## [Task directions]
Beginning with the first line of the data below, extract each line up to and including the one containing "turquoise dice [611,215,647,257]". Copy them exactly and add nothing.

## [Available data]
• • •
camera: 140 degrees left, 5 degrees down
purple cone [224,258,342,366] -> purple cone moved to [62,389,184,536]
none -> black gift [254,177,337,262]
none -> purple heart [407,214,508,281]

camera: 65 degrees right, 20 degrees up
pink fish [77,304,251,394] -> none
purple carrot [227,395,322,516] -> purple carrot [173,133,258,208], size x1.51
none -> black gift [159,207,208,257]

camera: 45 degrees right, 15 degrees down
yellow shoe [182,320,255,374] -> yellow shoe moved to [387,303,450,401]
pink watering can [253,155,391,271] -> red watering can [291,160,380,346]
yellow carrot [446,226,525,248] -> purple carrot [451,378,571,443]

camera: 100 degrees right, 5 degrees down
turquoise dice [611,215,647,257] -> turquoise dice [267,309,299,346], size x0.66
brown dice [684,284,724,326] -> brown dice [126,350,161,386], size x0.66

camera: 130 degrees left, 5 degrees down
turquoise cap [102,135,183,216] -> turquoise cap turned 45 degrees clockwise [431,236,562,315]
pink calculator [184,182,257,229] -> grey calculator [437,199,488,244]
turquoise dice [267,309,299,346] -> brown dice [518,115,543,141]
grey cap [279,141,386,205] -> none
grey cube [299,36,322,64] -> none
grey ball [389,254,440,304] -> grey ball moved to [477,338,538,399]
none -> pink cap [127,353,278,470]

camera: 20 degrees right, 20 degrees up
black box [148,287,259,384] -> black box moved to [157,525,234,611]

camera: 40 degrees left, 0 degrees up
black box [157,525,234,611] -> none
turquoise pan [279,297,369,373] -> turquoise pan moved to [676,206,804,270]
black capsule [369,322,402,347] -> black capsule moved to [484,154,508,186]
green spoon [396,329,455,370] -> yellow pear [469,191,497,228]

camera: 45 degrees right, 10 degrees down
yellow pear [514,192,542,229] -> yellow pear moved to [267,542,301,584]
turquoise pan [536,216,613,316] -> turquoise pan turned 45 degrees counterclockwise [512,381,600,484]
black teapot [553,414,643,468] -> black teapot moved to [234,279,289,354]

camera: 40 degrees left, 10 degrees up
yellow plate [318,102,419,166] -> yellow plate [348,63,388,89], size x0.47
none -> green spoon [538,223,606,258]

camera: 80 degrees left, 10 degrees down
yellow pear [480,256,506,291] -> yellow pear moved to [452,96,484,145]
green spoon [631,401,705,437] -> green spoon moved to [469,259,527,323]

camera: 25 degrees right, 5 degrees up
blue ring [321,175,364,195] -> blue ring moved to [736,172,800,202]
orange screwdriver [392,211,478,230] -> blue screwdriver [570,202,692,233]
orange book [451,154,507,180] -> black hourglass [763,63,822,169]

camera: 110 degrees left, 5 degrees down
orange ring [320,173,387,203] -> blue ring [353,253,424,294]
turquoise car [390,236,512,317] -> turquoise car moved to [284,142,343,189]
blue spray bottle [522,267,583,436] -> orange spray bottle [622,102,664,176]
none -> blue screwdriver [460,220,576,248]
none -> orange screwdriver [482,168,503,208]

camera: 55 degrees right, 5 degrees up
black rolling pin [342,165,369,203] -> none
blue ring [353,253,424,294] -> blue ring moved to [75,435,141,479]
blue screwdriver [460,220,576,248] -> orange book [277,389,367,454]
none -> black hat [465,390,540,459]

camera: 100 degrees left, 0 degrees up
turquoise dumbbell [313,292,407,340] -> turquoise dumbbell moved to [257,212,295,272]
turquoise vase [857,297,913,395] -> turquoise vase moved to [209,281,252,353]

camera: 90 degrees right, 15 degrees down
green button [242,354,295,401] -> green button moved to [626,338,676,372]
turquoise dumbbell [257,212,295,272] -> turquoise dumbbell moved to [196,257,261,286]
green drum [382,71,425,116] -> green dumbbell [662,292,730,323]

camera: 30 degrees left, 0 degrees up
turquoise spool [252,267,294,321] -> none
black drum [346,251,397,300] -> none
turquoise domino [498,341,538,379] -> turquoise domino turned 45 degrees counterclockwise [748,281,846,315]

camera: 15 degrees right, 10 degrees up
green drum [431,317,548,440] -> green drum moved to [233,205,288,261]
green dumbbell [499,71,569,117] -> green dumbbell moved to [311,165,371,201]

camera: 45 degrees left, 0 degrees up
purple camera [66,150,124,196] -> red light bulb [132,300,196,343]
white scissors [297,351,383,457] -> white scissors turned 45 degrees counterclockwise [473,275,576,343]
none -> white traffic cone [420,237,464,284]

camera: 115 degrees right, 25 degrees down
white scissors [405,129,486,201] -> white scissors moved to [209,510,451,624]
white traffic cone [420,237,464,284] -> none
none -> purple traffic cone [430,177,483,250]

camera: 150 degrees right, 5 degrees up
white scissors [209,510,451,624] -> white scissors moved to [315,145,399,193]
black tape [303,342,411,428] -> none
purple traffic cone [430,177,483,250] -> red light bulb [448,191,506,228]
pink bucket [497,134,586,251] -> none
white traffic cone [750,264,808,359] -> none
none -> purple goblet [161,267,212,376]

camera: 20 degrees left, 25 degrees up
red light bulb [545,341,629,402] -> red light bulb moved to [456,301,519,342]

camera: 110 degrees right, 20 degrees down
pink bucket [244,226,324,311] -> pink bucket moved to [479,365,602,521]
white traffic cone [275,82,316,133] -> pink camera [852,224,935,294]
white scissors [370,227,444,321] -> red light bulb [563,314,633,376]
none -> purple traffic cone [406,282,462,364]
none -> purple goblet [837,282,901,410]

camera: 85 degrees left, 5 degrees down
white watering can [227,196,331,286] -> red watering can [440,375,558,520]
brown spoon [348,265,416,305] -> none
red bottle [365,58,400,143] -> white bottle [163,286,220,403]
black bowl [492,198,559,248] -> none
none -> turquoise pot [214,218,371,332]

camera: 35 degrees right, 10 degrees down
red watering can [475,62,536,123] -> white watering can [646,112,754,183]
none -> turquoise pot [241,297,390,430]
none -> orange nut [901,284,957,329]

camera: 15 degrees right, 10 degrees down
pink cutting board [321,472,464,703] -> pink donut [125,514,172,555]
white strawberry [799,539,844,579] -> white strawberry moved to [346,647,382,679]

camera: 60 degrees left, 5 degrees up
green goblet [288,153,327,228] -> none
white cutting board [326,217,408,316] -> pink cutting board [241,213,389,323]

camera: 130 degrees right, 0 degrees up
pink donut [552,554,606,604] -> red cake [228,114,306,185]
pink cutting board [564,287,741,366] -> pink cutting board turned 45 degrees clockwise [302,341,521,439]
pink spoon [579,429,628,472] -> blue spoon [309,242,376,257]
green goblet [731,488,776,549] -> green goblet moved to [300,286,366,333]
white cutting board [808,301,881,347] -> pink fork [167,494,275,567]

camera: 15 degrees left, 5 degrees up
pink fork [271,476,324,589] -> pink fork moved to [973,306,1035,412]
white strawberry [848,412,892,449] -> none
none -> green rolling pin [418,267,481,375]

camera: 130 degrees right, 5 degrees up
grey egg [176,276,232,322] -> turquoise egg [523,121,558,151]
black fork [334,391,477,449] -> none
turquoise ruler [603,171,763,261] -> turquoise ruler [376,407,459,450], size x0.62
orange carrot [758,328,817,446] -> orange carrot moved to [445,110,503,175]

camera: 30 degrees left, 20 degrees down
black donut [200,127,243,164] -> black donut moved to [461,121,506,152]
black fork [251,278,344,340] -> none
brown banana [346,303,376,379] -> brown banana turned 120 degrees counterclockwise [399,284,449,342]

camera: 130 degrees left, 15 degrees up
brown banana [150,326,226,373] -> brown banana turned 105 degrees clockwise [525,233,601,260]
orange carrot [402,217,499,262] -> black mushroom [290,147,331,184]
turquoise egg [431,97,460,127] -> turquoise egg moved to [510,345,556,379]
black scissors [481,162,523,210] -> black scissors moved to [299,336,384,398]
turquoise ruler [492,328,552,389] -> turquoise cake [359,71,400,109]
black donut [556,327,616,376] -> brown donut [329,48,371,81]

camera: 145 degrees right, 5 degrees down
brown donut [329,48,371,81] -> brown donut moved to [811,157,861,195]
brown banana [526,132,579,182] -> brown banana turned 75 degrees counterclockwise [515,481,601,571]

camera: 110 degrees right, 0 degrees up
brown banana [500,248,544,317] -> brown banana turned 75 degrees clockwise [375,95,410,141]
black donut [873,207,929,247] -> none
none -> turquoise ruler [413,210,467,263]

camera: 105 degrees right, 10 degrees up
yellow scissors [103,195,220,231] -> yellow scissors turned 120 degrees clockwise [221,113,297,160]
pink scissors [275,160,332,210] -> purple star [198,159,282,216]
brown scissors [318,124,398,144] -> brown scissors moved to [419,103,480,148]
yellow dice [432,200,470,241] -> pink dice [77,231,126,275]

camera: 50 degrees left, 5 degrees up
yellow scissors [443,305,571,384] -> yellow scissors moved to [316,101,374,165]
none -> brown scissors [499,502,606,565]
• • •
## [Response below]
camera: 140 degrees left, 5 degrees down
purple cone [224,258,342,366] -> purple cone moved to [62,389,184,536]
none -> black gift [254,177,337,262]
none -> purple heart [407,214,508,281]

camera: 65 degrees right, 20 degrees up
pink fish [77,304,251,394] -> none
purple carrot [227,395,322,516] -> purple carrot [173,133,258,208], size x1.51
none -> black gift [159,207,208,257]

camera: 45 degrees right, 15 degrees down
yellow shoe [182,320,255,374] -> yellow shoe moved to [387,303,450,401]
pink watering can [253,155,391,271] -> red watering can [291,160,380,346]
yellow carrot [446,226,525,248] -> purple carrot [451,378,571,443]

camera: 100 degrees right, 5 degrees down
turquoise dice [611,215,647,257] -> turquoise dice [267,309,299,346], size x0.66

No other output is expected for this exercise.